- _Your assignment_: Your task is to write out exactly the lines from the line containing "none -> lime brick E6:F11 level 1" through the end of the records, inclusive at both ends.

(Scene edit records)

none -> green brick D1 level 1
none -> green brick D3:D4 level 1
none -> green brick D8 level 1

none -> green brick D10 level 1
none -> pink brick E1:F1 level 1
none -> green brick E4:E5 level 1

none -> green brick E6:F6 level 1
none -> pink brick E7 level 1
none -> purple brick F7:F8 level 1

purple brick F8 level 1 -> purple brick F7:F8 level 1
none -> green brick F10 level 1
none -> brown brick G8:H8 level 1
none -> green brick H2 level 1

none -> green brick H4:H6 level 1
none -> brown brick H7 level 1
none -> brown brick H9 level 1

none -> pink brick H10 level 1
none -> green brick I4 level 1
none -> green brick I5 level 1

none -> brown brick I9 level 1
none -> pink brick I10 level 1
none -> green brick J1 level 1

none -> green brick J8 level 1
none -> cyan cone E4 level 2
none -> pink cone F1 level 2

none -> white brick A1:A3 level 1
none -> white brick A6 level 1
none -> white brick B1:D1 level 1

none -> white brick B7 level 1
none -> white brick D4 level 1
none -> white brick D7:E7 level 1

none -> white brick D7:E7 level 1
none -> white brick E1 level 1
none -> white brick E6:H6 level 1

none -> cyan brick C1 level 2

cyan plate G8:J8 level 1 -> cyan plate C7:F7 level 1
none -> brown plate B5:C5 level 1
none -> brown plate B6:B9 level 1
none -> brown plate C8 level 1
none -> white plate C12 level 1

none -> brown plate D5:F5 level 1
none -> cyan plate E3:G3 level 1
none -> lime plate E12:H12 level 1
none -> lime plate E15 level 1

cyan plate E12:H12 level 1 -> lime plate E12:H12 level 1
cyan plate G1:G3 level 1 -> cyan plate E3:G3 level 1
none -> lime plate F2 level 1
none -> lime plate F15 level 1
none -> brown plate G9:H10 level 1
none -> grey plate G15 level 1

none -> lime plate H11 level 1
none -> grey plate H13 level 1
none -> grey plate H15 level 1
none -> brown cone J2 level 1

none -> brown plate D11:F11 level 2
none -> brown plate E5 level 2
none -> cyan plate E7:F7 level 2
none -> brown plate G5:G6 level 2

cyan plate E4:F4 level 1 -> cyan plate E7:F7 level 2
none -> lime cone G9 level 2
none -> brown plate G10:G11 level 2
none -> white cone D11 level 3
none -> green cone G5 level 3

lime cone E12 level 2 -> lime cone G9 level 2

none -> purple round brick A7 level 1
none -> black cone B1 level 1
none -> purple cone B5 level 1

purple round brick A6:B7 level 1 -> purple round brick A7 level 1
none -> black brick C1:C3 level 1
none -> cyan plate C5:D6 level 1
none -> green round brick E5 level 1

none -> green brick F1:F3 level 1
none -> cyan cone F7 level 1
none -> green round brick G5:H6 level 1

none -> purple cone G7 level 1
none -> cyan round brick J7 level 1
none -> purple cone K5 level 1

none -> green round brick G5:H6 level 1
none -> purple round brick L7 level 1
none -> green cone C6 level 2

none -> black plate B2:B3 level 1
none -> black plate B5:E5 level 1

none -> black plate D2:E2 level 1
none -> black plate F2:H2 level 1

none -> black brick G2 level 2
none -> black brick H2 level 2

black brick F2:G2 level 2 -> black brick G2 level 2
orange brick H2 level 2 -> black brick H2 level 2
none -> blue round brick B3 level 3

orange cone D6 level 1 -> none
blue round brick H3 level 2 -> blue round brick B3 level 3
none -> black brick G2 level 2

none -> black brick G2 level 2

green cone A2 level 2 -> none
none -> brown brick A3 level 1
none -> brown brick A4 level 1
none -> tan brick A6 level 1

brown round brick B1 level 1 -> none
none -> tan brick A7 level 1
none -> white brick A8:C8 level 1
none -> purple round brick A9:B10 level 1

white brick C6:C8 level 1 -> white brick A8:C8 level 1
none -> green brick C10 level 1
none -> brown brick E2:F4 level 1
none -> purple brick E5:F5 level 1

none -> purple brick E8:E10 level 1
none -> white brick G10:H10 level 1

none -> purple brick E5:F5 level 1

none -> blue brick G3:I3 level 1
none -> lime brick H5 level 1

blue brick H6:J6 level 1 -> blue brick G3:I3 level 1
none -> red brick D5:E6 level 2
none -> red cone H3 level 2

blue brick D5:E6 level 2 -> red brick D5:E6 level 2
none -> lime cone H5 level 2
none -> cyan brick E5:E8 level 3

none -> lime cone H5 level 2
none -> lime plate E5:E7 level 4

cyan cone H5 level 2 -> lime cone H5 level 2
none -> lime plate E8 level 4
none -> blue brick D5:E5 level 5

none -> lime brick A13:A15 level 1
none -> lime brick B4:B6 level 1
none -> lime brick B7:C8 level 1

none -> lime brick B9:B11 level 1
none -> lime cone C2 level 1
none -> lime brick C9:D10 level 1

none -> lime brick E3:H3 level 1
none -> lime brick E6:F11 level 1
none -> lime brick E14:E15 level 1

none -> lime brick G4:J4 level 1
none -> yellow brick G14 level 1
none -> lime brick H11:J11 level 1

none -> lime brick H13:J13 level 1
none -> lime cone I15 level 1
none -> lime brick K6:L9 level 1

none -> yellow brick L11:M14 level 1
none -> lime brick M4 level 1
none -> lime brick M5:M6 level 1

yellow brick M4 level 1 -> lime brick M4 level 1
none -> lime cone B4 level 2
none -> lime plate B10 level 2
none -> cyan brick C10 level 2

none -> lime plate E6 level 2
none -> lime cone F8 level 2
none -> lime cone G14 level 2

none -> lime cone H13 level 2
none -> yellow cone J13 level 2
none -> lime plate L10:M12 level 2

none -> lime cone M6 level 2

- _Solved problem_:
none -> lime brick E6:F11 level 1
none -> lime brick E14:E15 level 1

none -> lime brick G4:J4 level 1
none -> yellow brick G14 level 1
none -> lime brick H11:J11 level 1

none -> lime brick H13:J13 level 1
none -> lime cone I15 level 1
none -> lime brick K6:L9 level 1

none -> yellow brick L11:M14 level 1
none -> lime brick M4 level 1
none -> lime brick M5:M6 level 1

yellow brick M4 level 1 -> lime brick M4 level 1
none -> lime cone B4 level 2
none -> lime plate B10 level 2
none -> cyan brick C10 level 2

none -> lime plate E6 level 2
none -> lime cone F8 level 2
none -> lime cone G14 level 2

none -> lime cone H13 level 2
none -> yellow cone J13 level 2
none -> lime plate L10:M12 level 2

none -> lime cone M6 level 2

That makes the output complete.